**ENTRIES PROVIDED:**
################

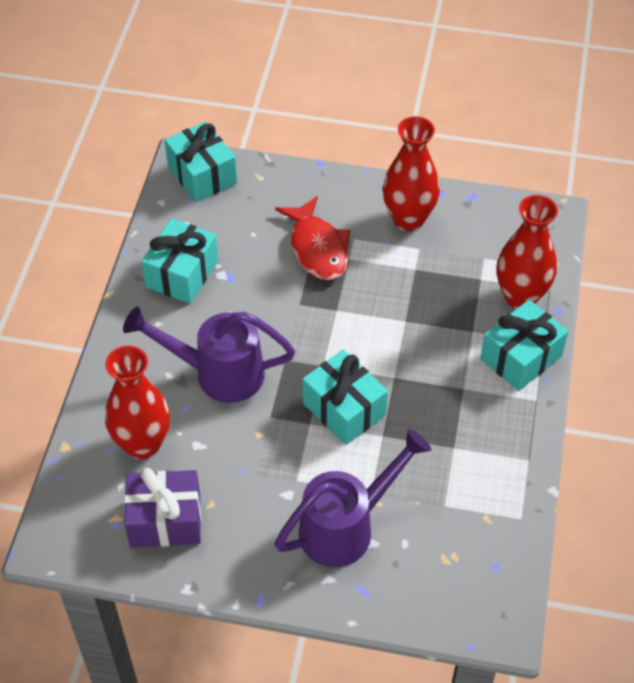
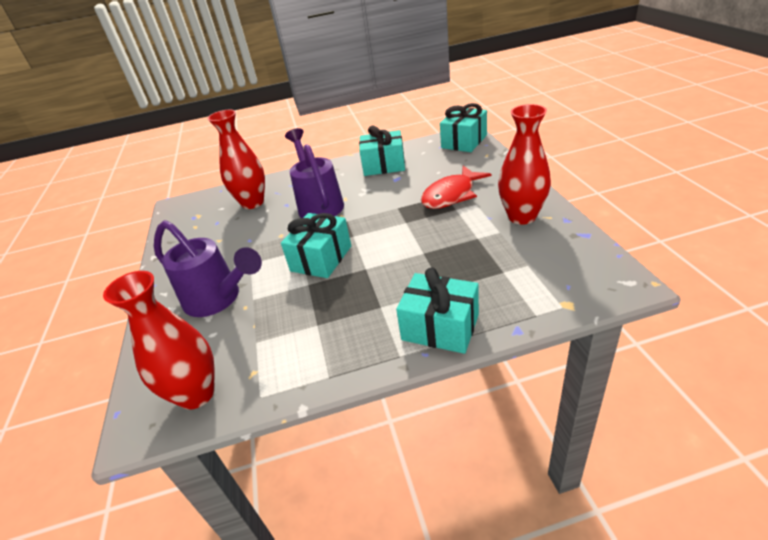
camera: 70 degrees right, 15 degrees down
(165, 520) = (201, 230): purple gift -> none
(520, 296) = (508, 301): red vase -> red vase (196, 394)

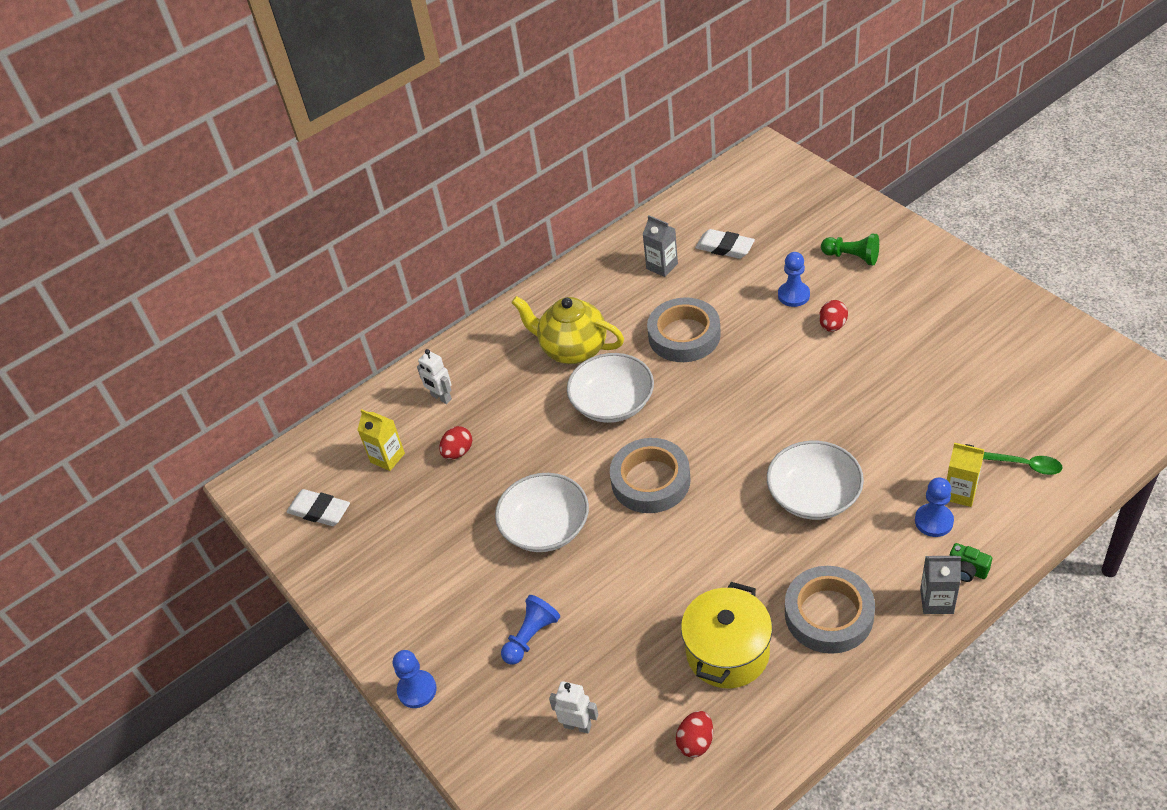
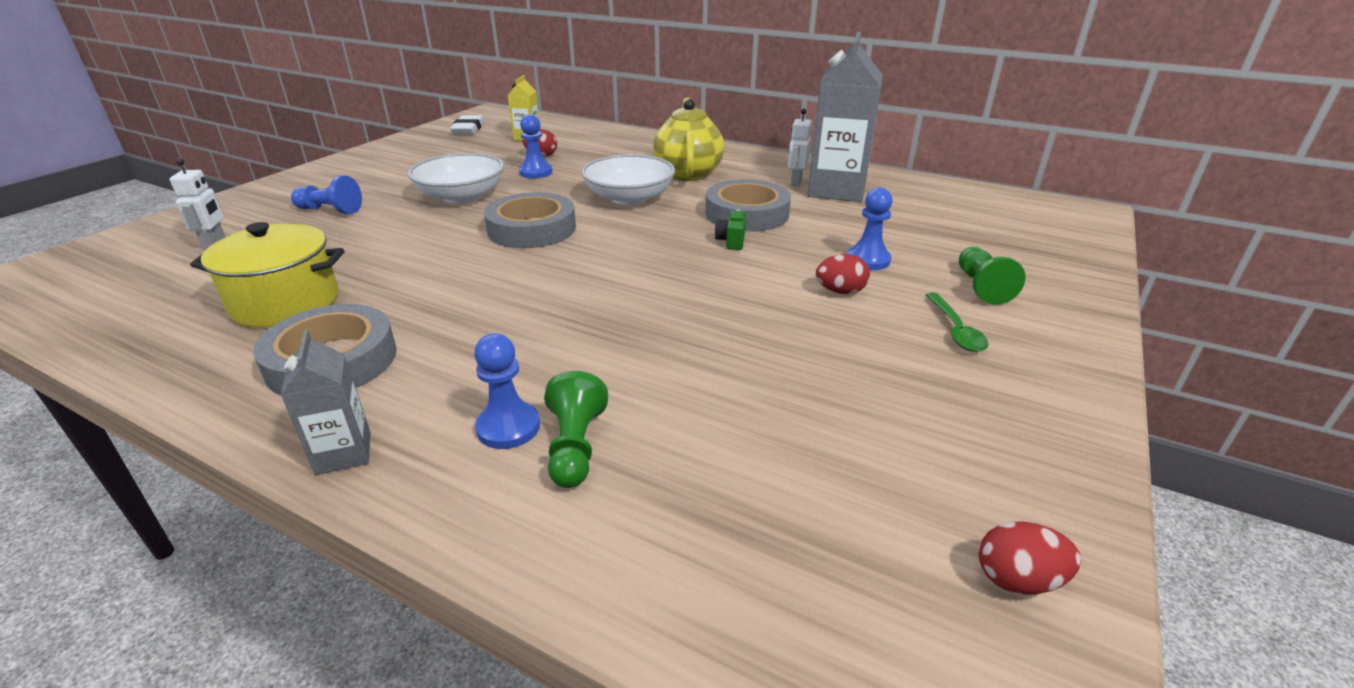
camera: 60 degrees right, 15 degrees down
(417, 690) = (282, 182): blue pawn -> blue pawn (536, 172)
(441, 397) = (599, 142): white robot -> white robot (795, 182)
(662, 266) = (836, 190): grey carton -> grey carton, size x2.03
(696, 742) = (163, 304): red egg -> red egg (1017, 580)
(725, 247) = (900, 213): white eraser -> none
(814, 495) = (535, 321): white bowl -> none
(960, 493) = (575, 447): yellow carton -> green pawn
(967, 570) = (407, 478): green camera -> green camera (731, 241)
(1024, 465) = (666, 518): green spoon -> green spoon (955, 330)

################

**EXERCISE GOAL:**
Look at the records above. Copy every line where the string "green" occurs.

**EXERCISE OUTPUT:**
(960, 493) = (575, 447): yellow carton -> green pawn
(967, 570) = (407, 478): green camera -> green camera (731, 241)
(1024, 465) = (666, 518): green spoon -> green spoon (955, 330)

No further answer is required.